§ Work instruction: Output every entry below exactly, without its pictures.
(Exercise material)
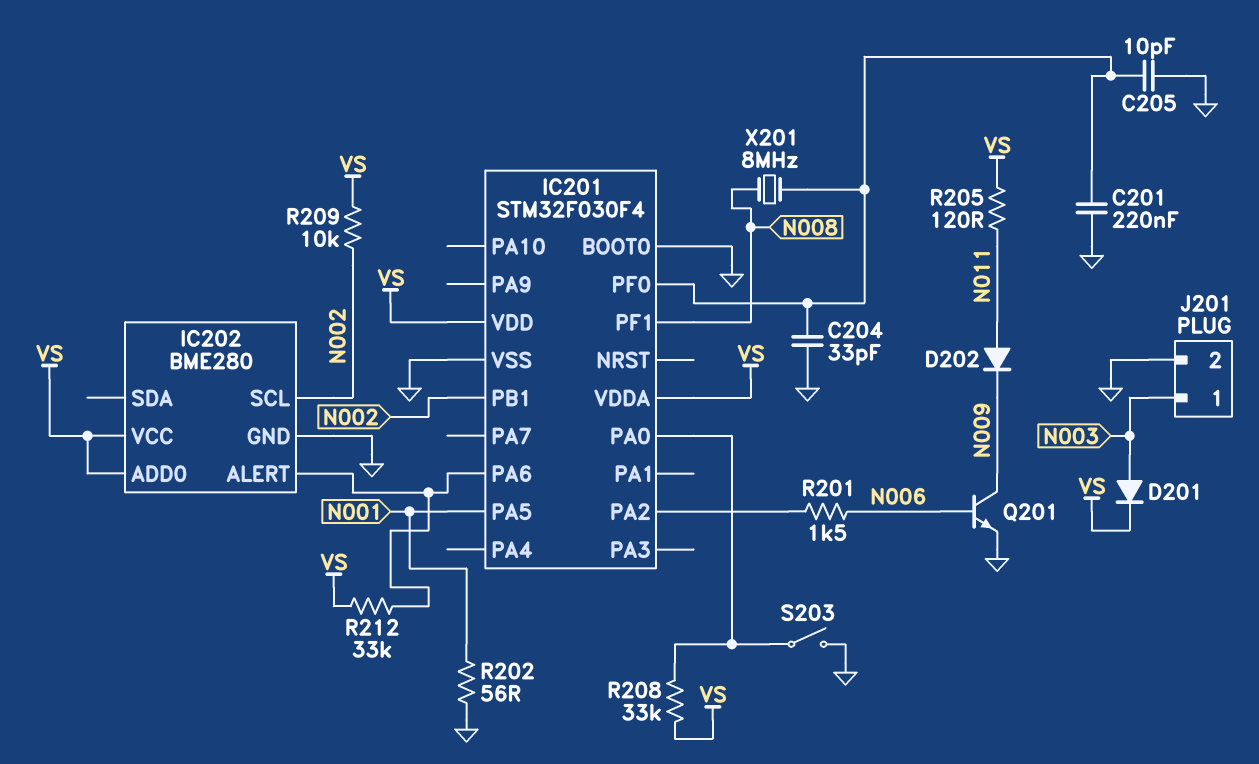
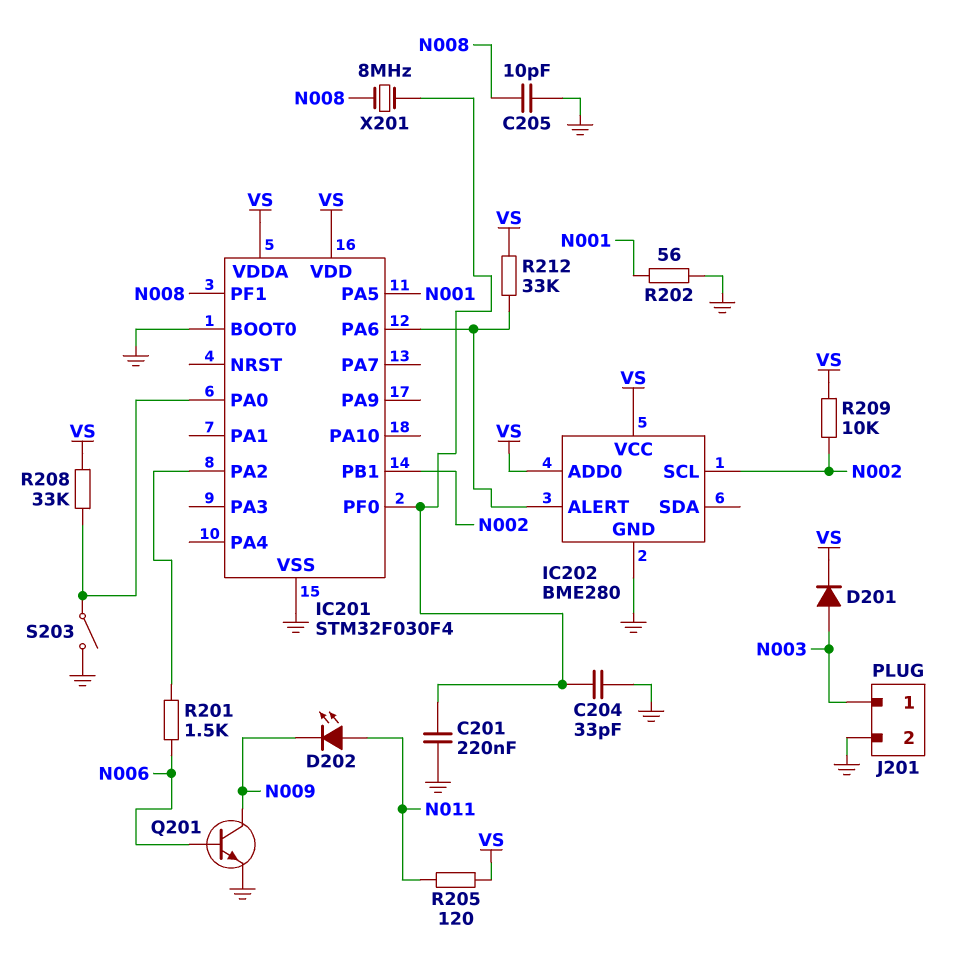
C205: 10pF (GND, IC201/PF0) -> 10pF (GND, N008)
D202: diode (A N011, K N009) -> LED (A N011, K N009)

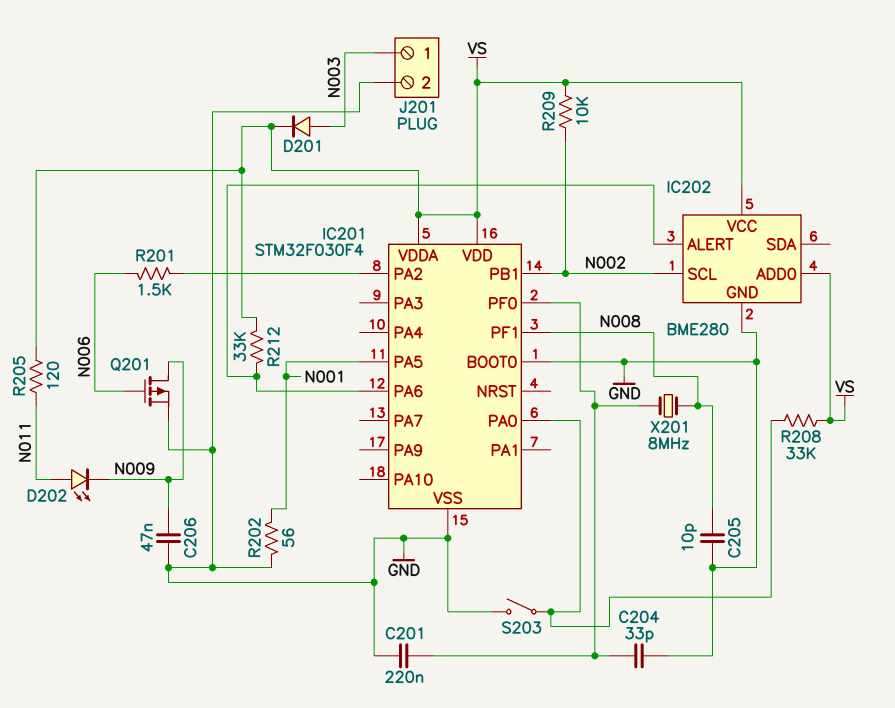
C206: none -> 47nF (GND, N009)
Q201: NPN (B N006, C N009, E GND) -> PMOS (G N006, D N009, S GND)

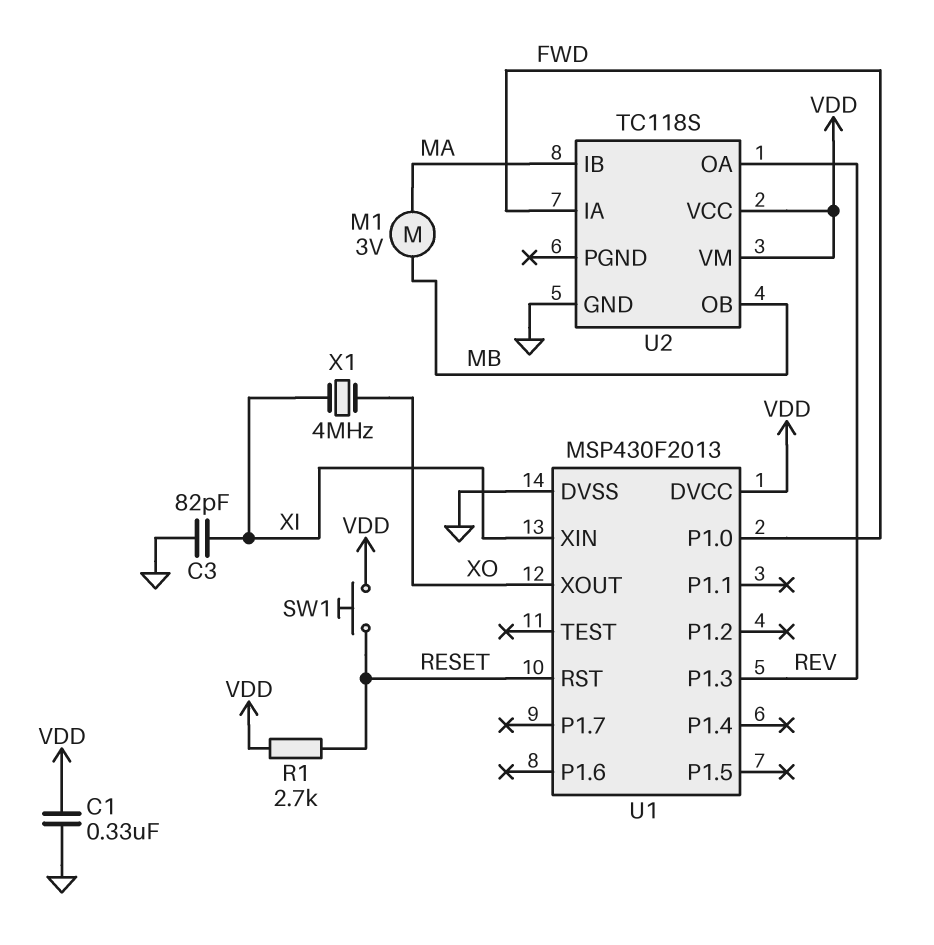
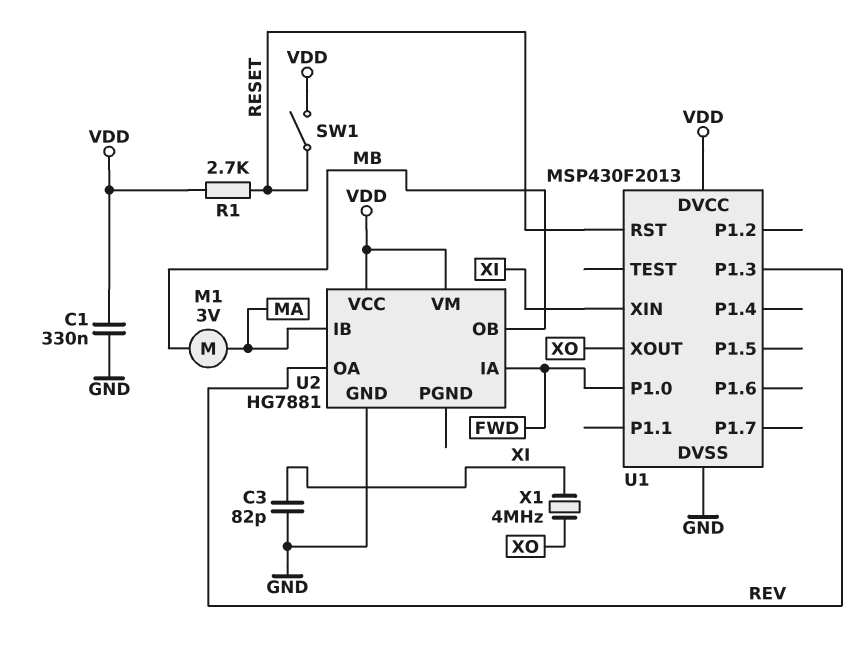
SW1: button (RESET, VDD) -> switch (RESET, VDD)
U2: TC118S -> HG7881

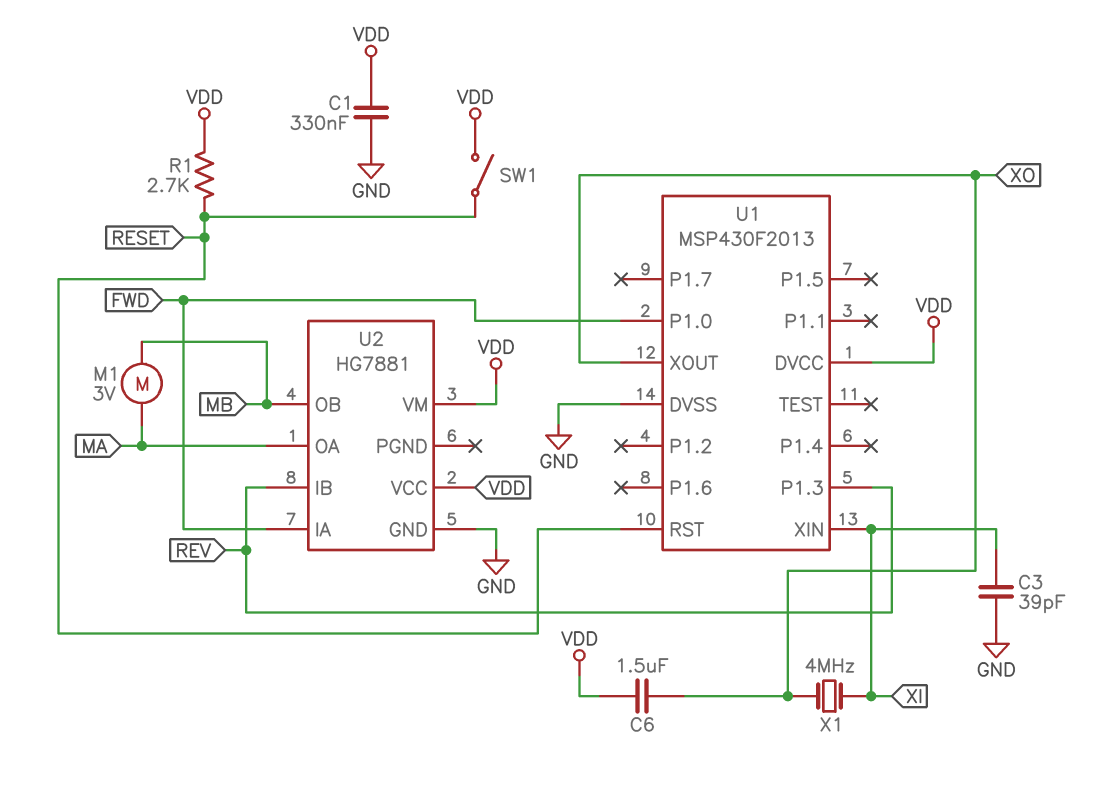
C3: 82pF (GND, XI) -> 39pF (GND, XI)
C6: none -> 1.5uF (VDD, XO)
U2 pin IB: MA -> REV
U2 pin OA: REV -> MA

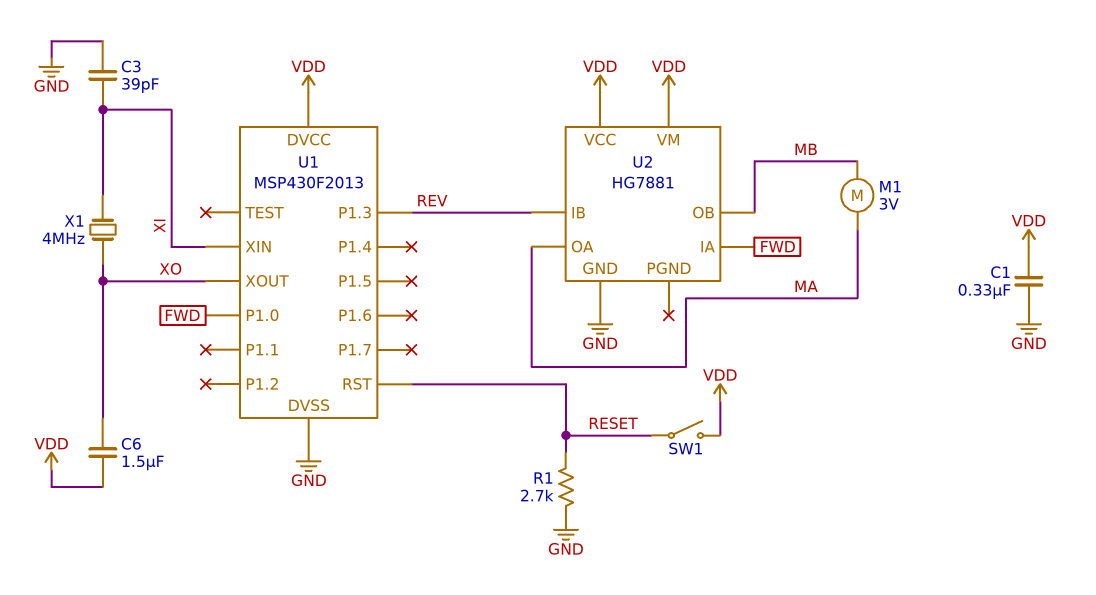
R1: 2.7k (RESET, VDD) -> 2.7k (GND, RESET)

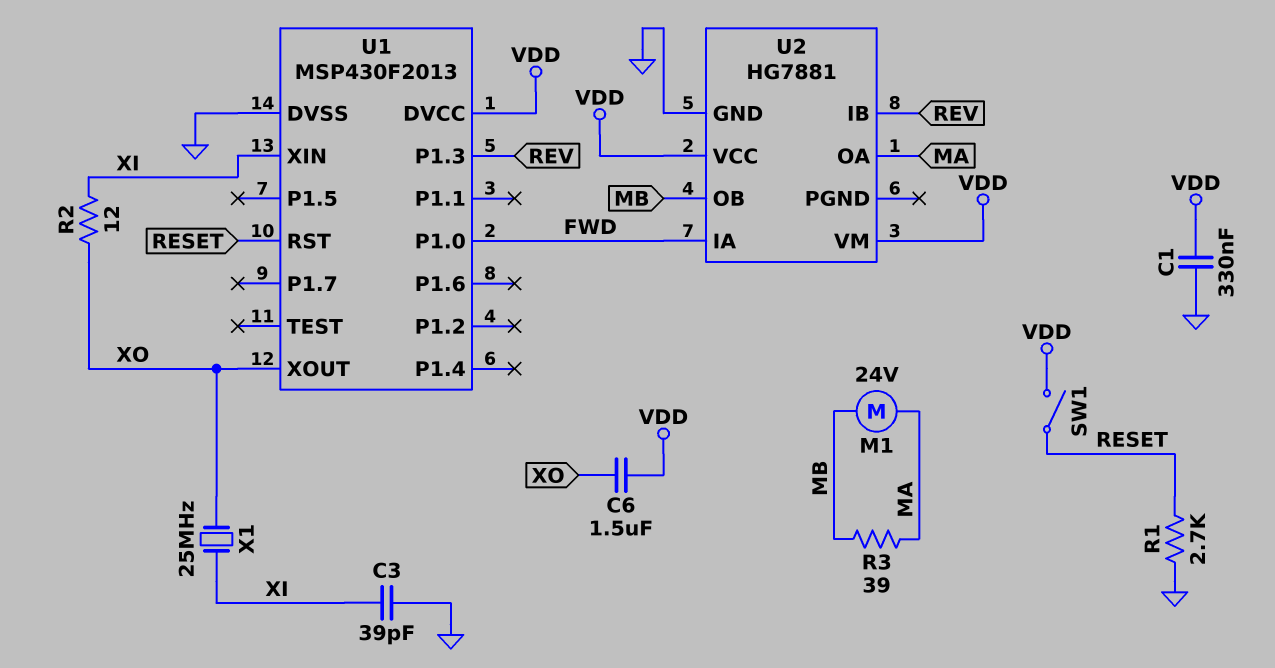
M1: motor 3V (MA, MB) -> motor 24V (MA, MB)
R2: none -> 12 (XI, XO)
R3: none -> 39 (MA, MB)
X1: 4MHz (XI, XO) -> 25MHz (XI, XO)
(End Exercise material)
§ The completed task:
C205: 10pF (GND, IC201/PF0) -> 10pF (GND, N008)
D202: diode (A N011, K N009) -> LED (A N011, K N009)

C206: none -> 47nF (GND, N009)
Q201: NPN (B N006, C N009, E GND) -> PMOS (G N006, D N009, S GND)

SW1: button (RESET, VDD) -> switch (RESET, VDD)
U2: TC118S -> HG7881

C3: 82pF (GND, XI) -> 39pF (GND, XI)
C6: none -> 1.5uF (VDD, XO)
U2 pin IB: MA -> REV
U2 pin OA: REV -> MA

R1: 2.7k (RESET, VDD) -> 2.7k (GND, RESET)

M1: motor 3V (MA, MB) -> motor 24V (MA, MB)
R2: none -> 12 (XI, XO)
R3: none -> 39 (MA, MB)
X1: 4MHz (XI, XO) -> 25MHz (XI, XO)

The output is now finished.